WHAT IS BEING ASKED:
Would you please set down the lines of the data from the one containing "R1: none -> 18k (AC1, SIG)" to the final line, exactly and only those?

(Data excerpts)
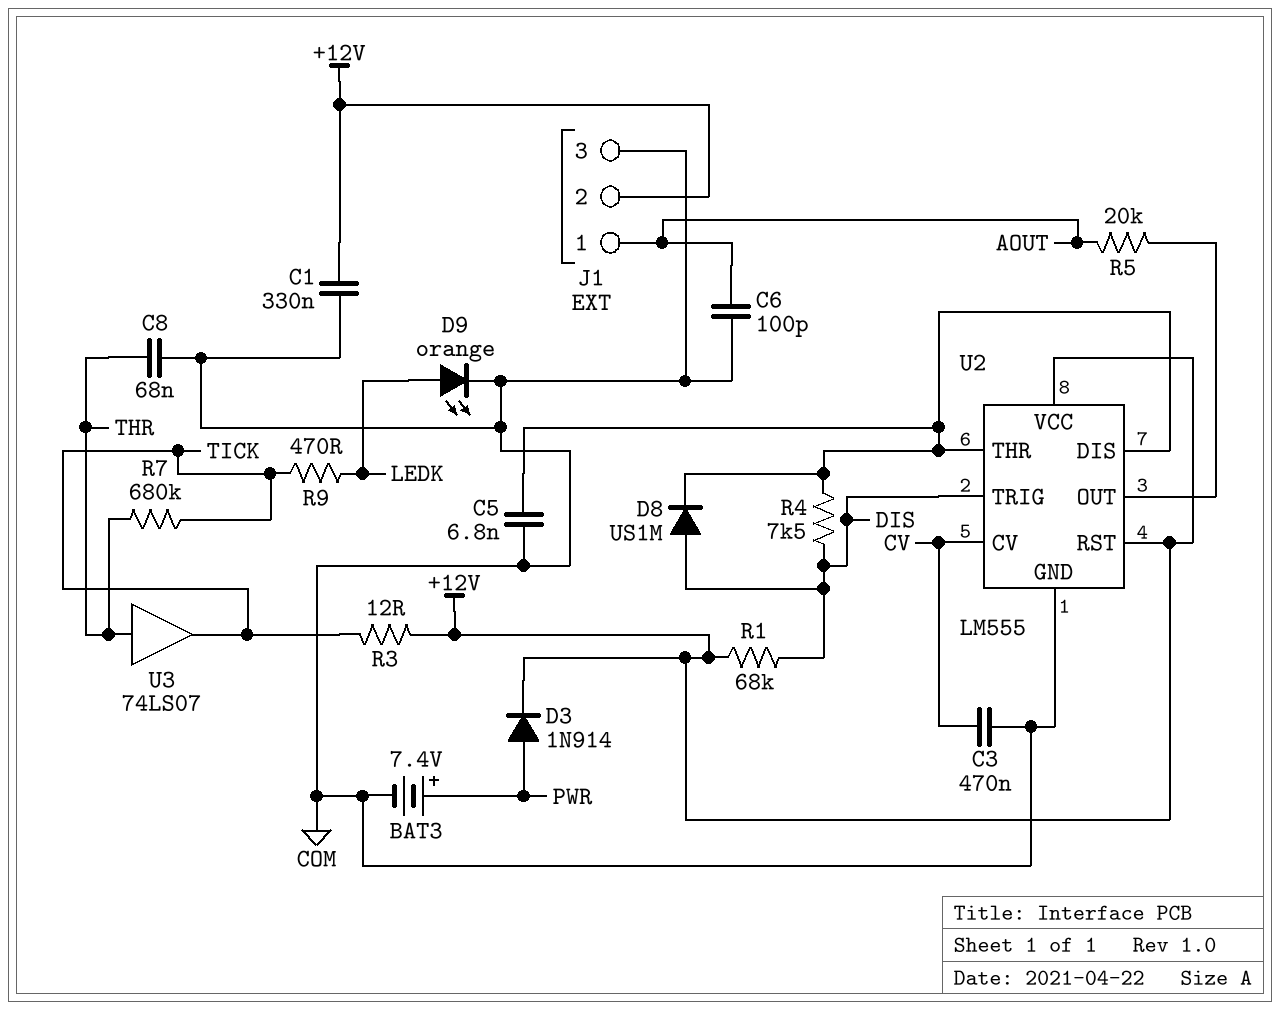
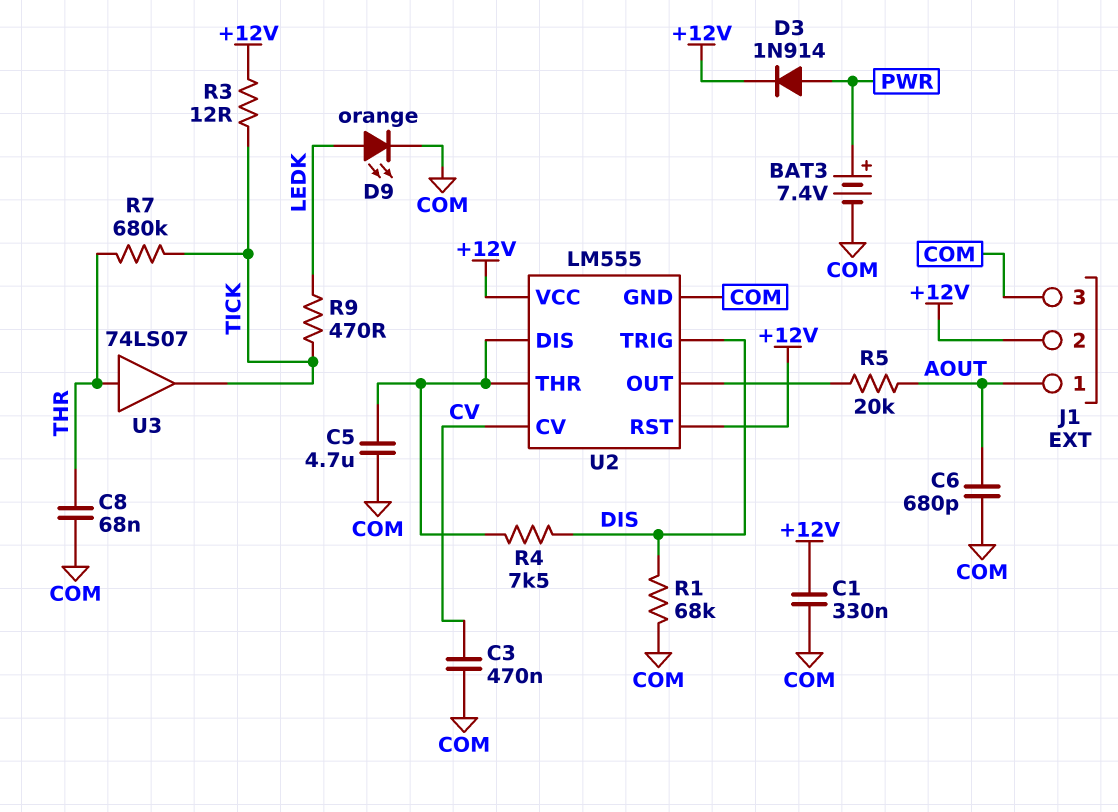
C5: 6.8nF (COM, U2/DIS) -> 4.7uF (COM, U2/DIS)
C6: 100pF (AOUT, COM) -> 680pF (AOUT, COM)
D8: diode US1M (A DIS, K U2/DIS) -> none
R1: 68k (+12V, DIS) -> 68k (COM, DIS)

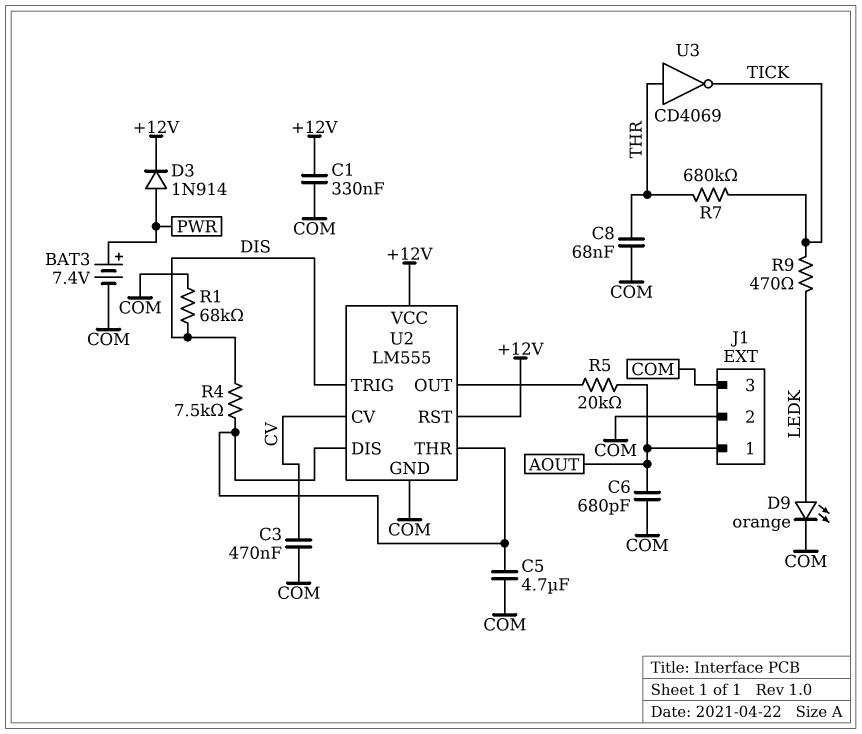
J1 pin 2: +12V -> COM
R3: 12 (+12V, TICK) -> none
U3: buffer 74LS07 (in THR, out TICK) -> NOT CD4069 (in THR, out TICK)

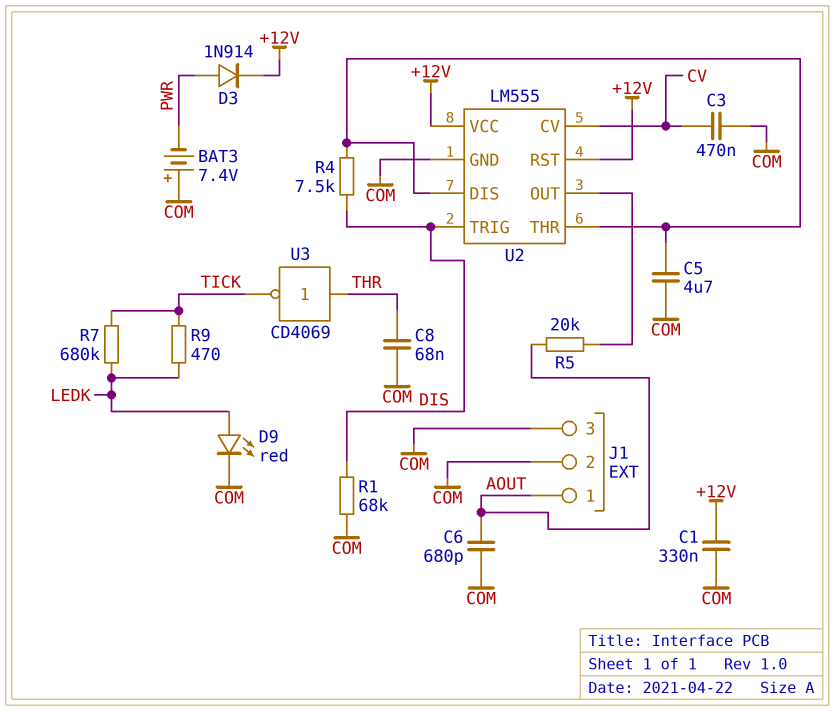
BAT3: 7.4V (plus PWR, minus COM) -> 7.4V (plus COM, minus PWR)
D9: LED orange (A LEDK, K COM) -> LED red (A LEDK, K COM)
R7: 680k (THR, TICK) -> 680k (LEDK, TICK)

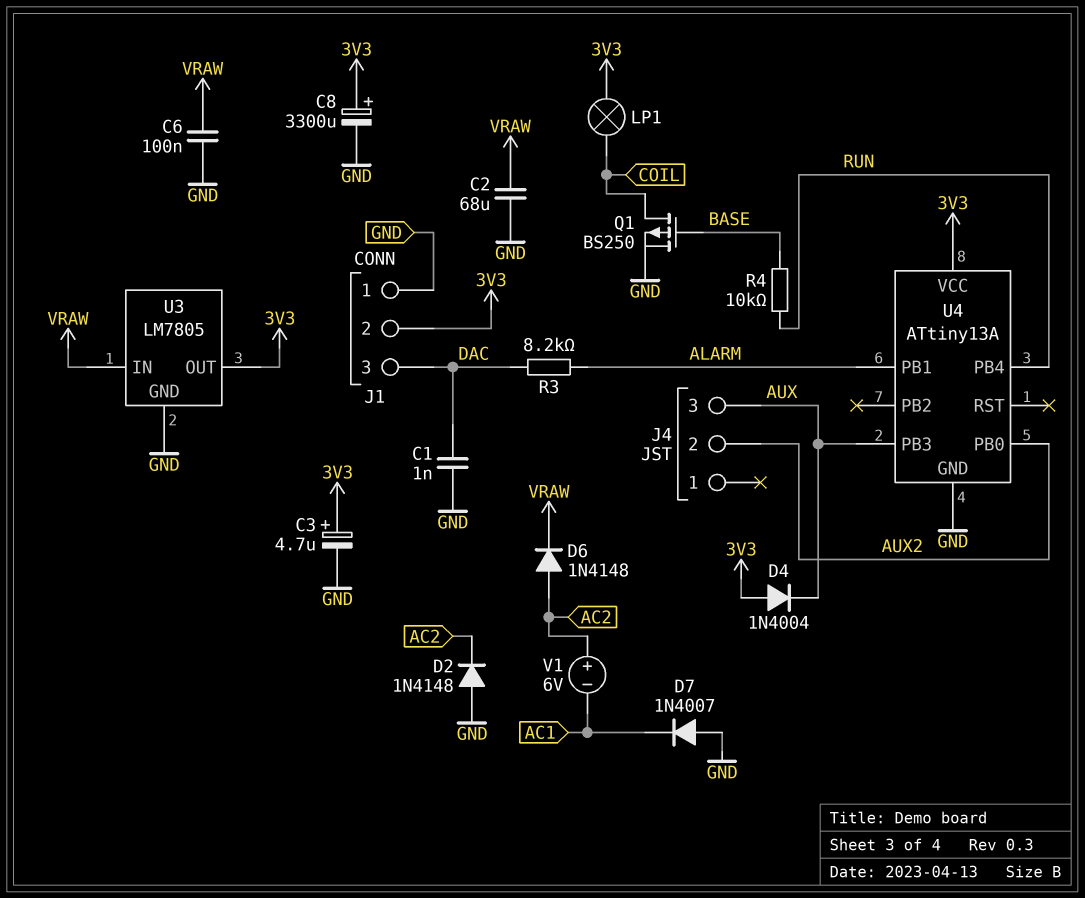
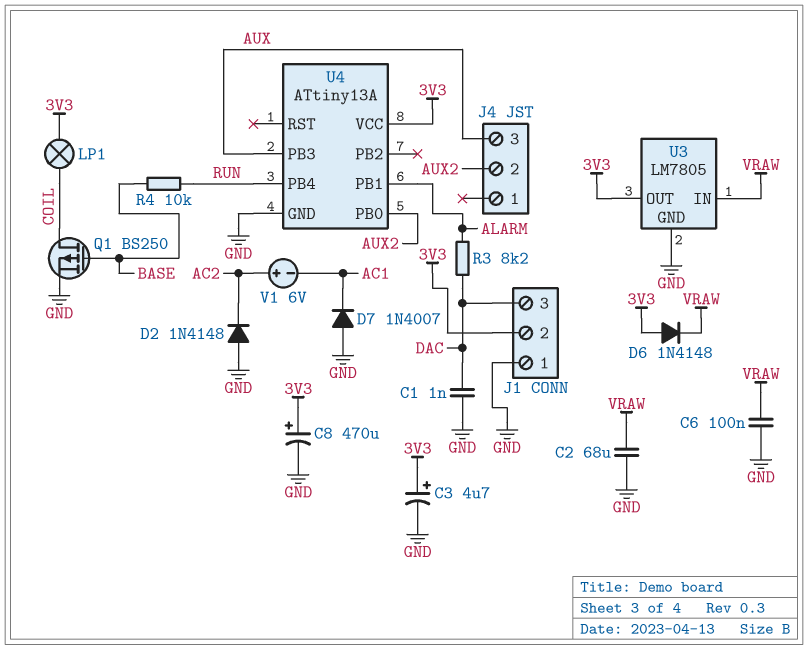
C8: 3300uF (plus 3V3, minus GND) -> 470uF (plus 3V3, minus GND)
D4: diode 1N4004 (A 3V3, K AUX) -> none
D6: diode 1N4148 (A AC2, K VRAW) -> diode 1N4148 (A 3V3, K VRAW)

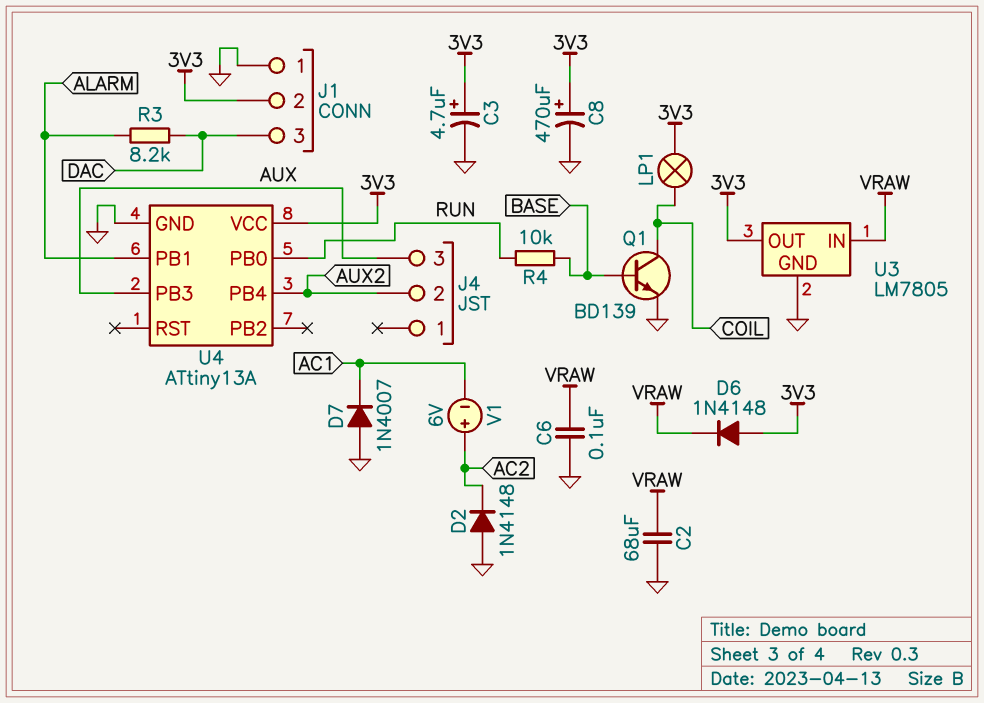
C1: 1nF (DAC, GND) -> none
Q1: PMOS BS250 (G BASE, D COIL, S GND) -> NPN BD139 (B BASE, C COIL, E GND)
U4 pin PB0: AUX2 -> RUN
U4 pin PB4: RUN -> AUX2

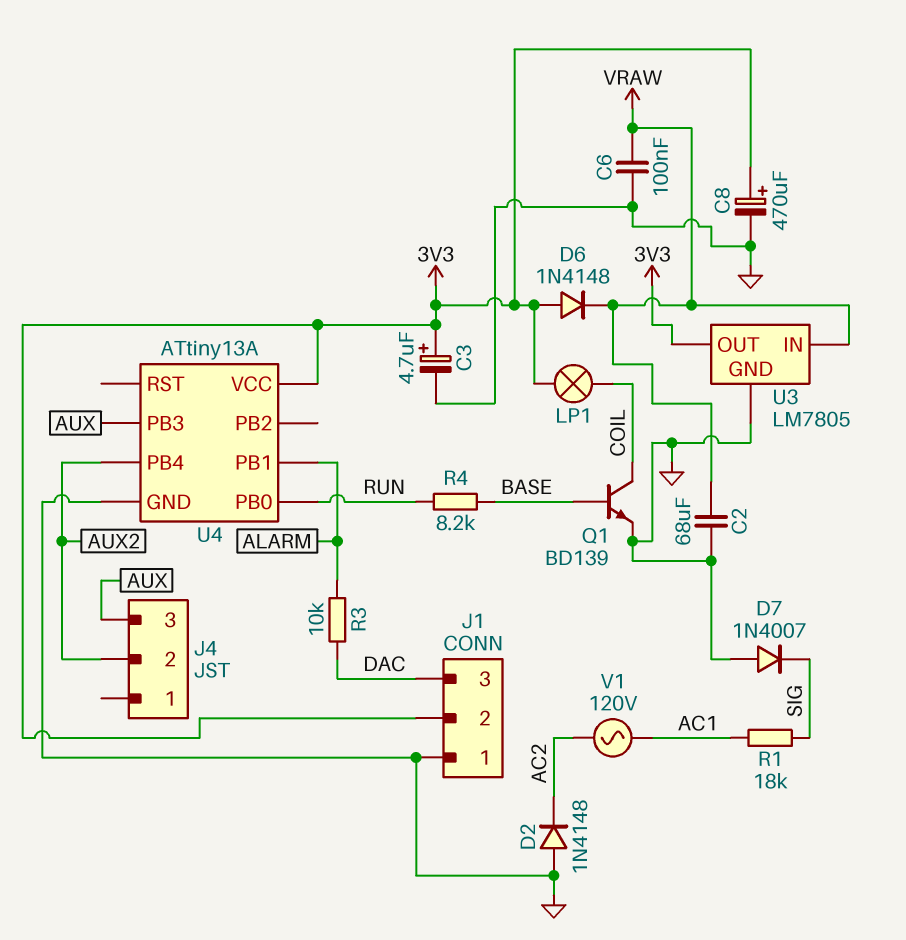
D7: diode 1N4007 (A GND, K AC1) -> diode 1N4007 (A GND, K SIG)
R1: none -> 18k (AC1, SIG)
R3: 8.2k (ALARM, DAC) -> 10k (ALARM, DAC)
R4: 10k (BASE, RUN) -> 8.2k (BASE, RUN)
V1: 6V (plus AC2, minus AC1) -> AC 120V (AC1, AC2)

OUTPUT FOR THIS TASK:
R1: none -> 18k (AC1, SIG)
R3: 8.2k (ALARM, DAC) -> 10k (ALARM, DAC)
R4: 10k (BASE, RUN) -> 8.2k (BASE, RUN)
V1: 6V (plus AC2, minus AC1) -> AC 120V (AC1, AC2)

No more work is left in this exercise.